Could you please find each line in the records that contains the word "brown" and copy it?

-- DATA PROVIDED follows --

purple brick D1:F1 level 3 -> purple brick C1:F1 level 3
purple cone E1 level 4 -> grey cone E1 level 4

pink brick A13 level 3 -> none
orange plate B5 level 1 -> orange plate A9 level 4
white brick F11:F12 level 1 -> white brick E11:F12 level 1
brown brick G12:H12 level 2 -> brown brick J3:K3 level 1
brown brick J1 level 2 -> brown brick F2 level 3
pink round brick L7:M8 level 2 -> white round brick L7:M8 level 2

-- DATA PROVIDED concluded --
-- DATA PROVIDED follows --

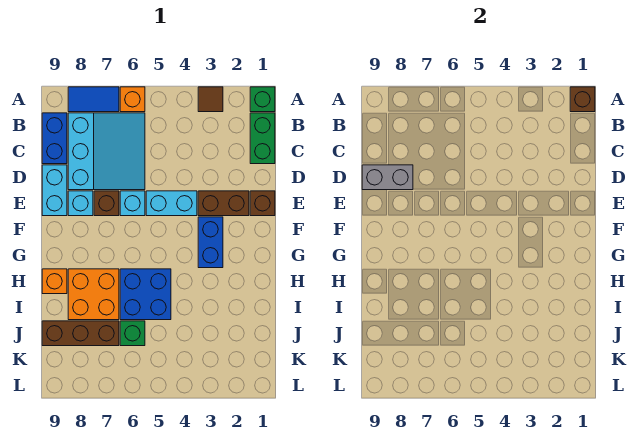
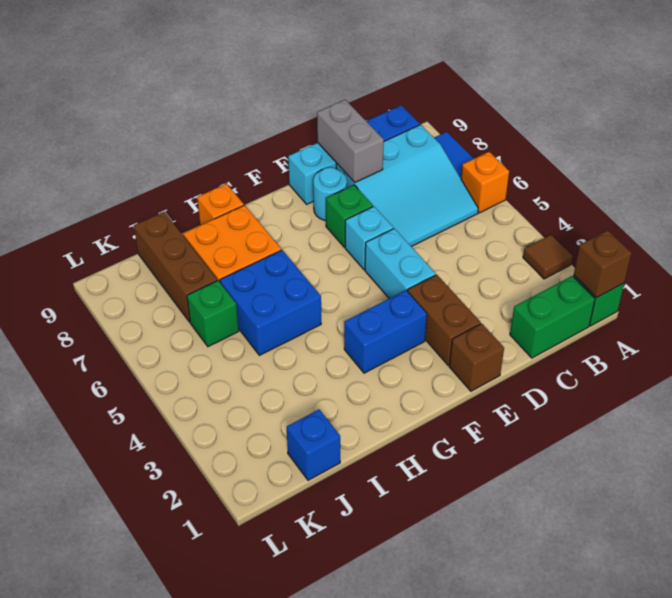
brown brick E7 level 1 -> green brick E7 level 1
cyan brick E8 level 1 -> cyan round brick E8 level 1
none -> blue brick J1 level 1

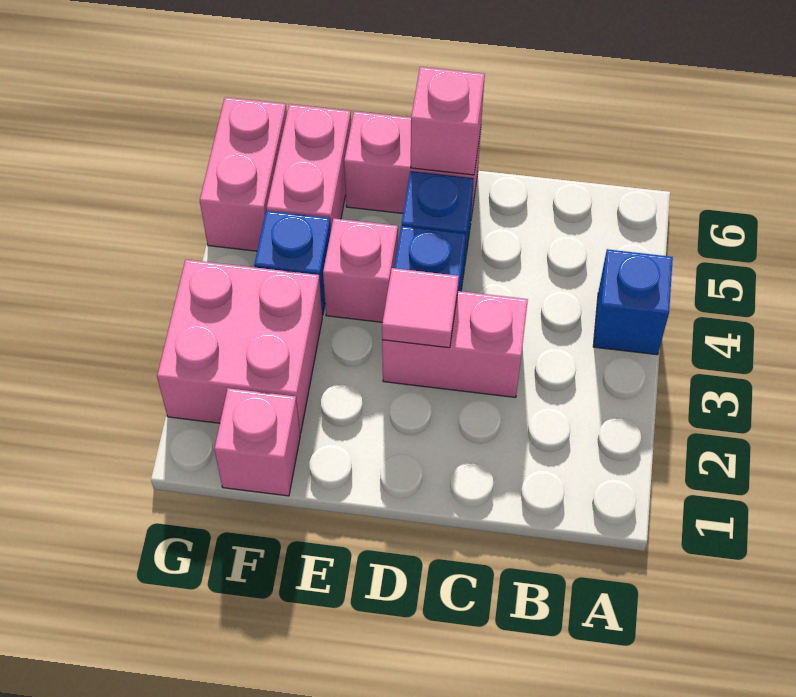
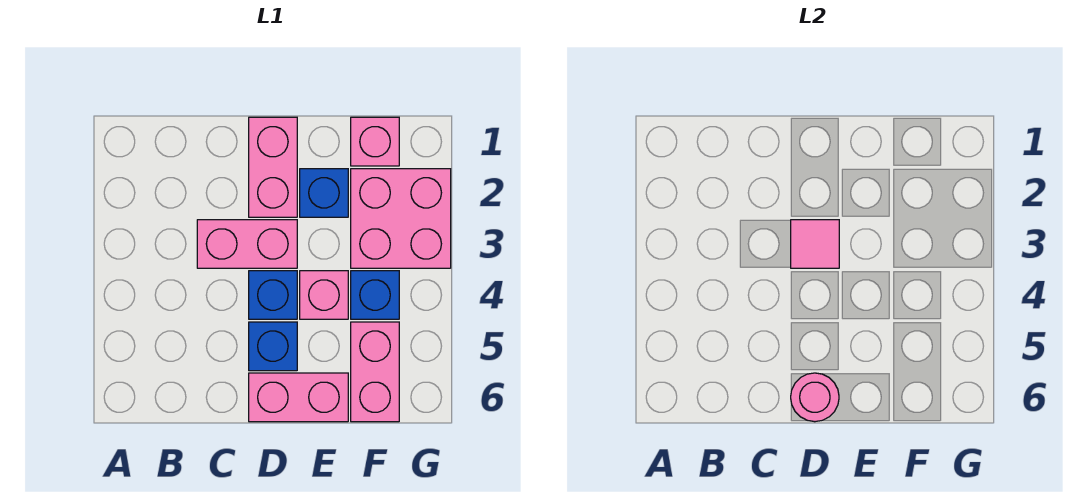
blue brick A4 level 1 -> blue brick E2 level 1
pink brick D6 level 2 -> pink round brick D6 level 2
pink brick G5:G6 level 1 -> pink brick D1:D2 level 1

-- DATA PROVIDED concluded --
-- DATA PROVIDED follows --

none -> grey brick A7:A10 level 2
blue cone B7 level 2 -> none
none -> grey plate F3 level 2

-- DATA PROVIDED concluded --

RESPONSE BELOW >>
brown brick G12:H12 level 2 -> brown brick J3:K3 level 1
brown brick J1 level 2 -> brown brick F2 level 3
brown brick E7 level 1 -> green brick E7 level 1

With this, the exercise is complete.